DIRECTIONS: "grey" is the word to look for; copy each line of the listing where it occurs.
===
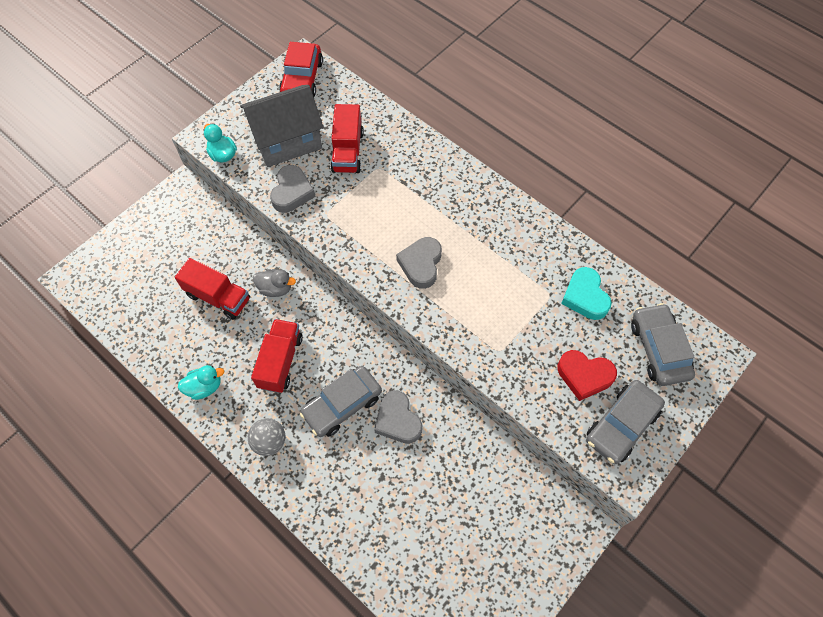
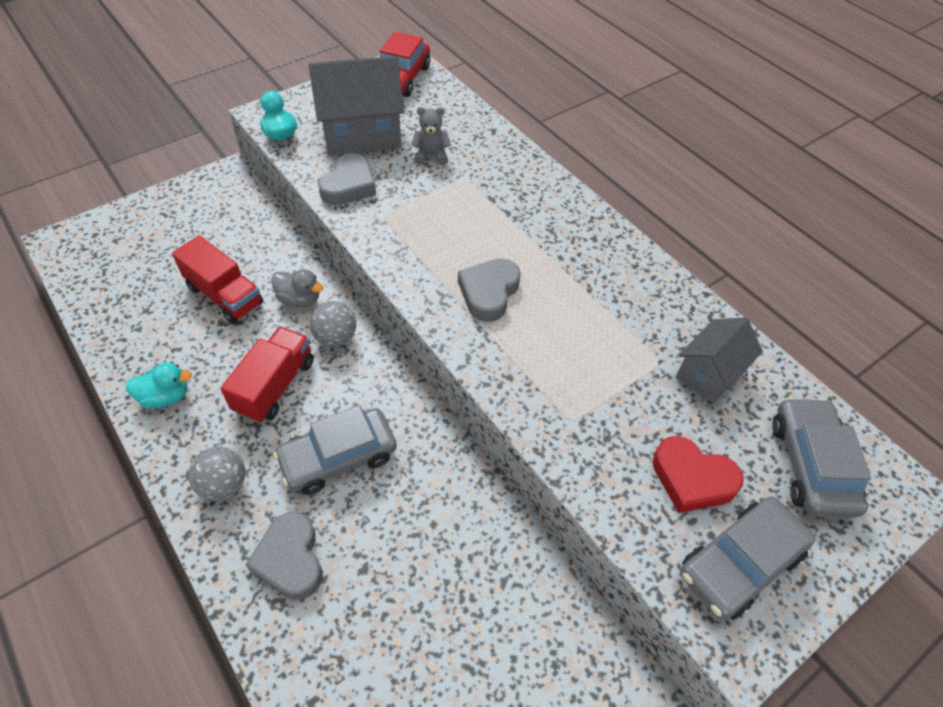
camera: 10 degrees right, 10 degrees down
red truck [331,104,364,173] -> grey teddy bear [411,107,451,165]
grey heart [374,390,422,444] -> grey heart moved to [245,512,323,600]
turquoise heart [561,267,612,320] -> grey house [676,317,763,403]
none -> grey ball [310,301,356,347]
===
WRITTEN ANSWER:
red truck [331,104,364,173] -> grey teddy bear [411,107,451,165]
grey heart [374,390,422,444] -> grey heart moved to [245,512,323,600]
turquoise heart [561,267,612,320] -> grey house [676,317,763,403]
none -> grey ball [310,301,356,347]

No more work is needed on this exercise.